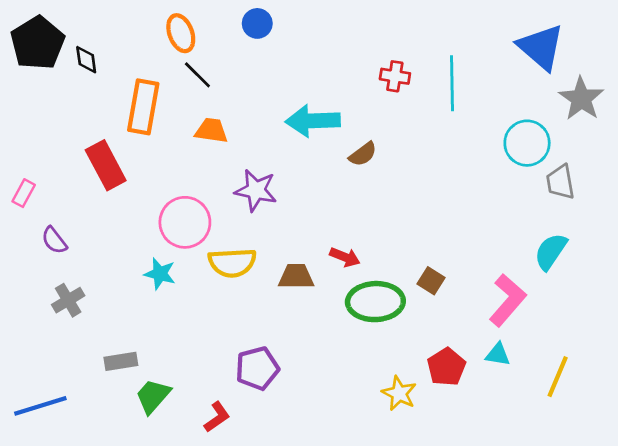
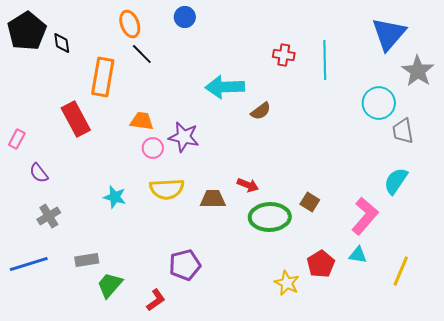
blue triangle: (541, 47) -> (389, 34), turned 30
orange trapezoid: (211, 131) -> (142, 121), moved
pink circle: (185, 222) -> (153, 148), moved, size x0.6
blue line: (40, 406) -> (29, 264), moved

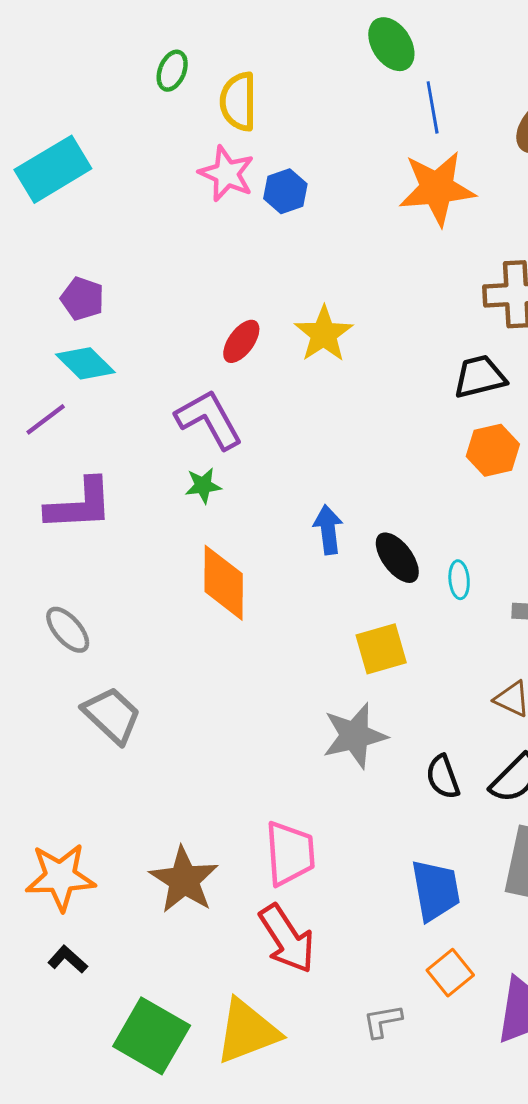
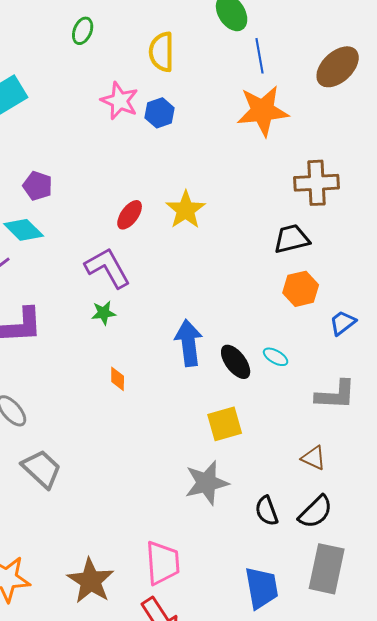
yellow semicircle: (238, 102) -> (162, 52), moved
purple pentagon: (82, 299) -> (38, 186), moved
blue arrow: (328, 530) -> (189, 343), size x1.4
cyan ellipse: (459, 580) -> (276, 357), moved, turned -55
orange diamond: (224, 583) -> (118, 379), size x0.5

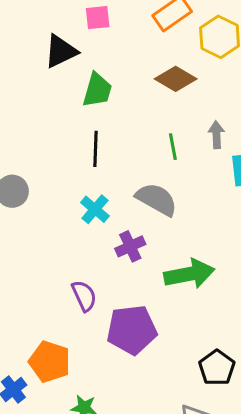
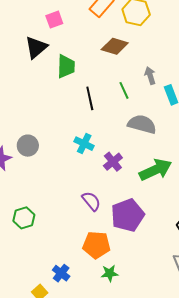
black line: (95, 149) -> (90, 98), moved
gray semicircle: (157, 199) -> (142, 124), moved
orange pentagon: (50, 362) -> (96, 245), moved

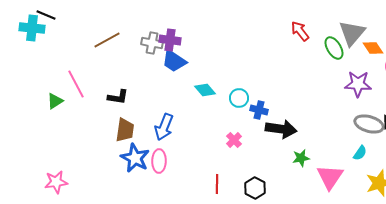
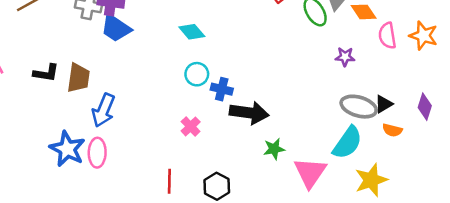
purple star: (358, 84) -> (345, 57), size x0.6
cyan diamond: (205, 90) -> (192, 32), moved
brown trapezoid: (125, 130) -> (79, 78), moved
cyan semicircle: (360, 153) -> (347, 143), size x1.8

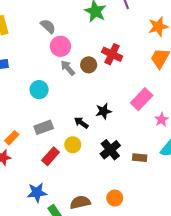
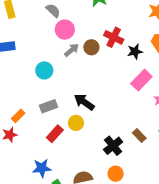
gray arrow: (68, 68) -> (72, 50), turned 91
black star: (104, 111) -> (135, 51), moved
black arrow: (81, 123) -> (84, 102), size x1.5
black cross: (110, 150) -> (113, 146), moved
brown rectangle: (140, 158) -> (139, 135), turned 40

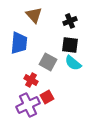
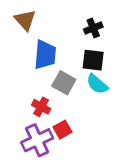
brown triangle: (34, 15) -> (25, 20), moved
blue trapezoid: (19, 43) -> (45, 55), moved

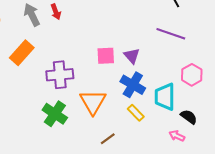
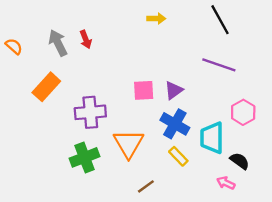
purple triangle: (132, 56) -> (174, 90), turned 36
green cross: (55, 114) -> (85, 157), turned 35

# # # #

> TASK STATEMENT:
Your answer should consist of the lines above that hold the word "pentagon".

> OUTPUT OF THE EXERCISE:
purple pentagon: (82, 299) -> (38, 186), moved
orange pentagon: (50, 362) -> (96, 245), moved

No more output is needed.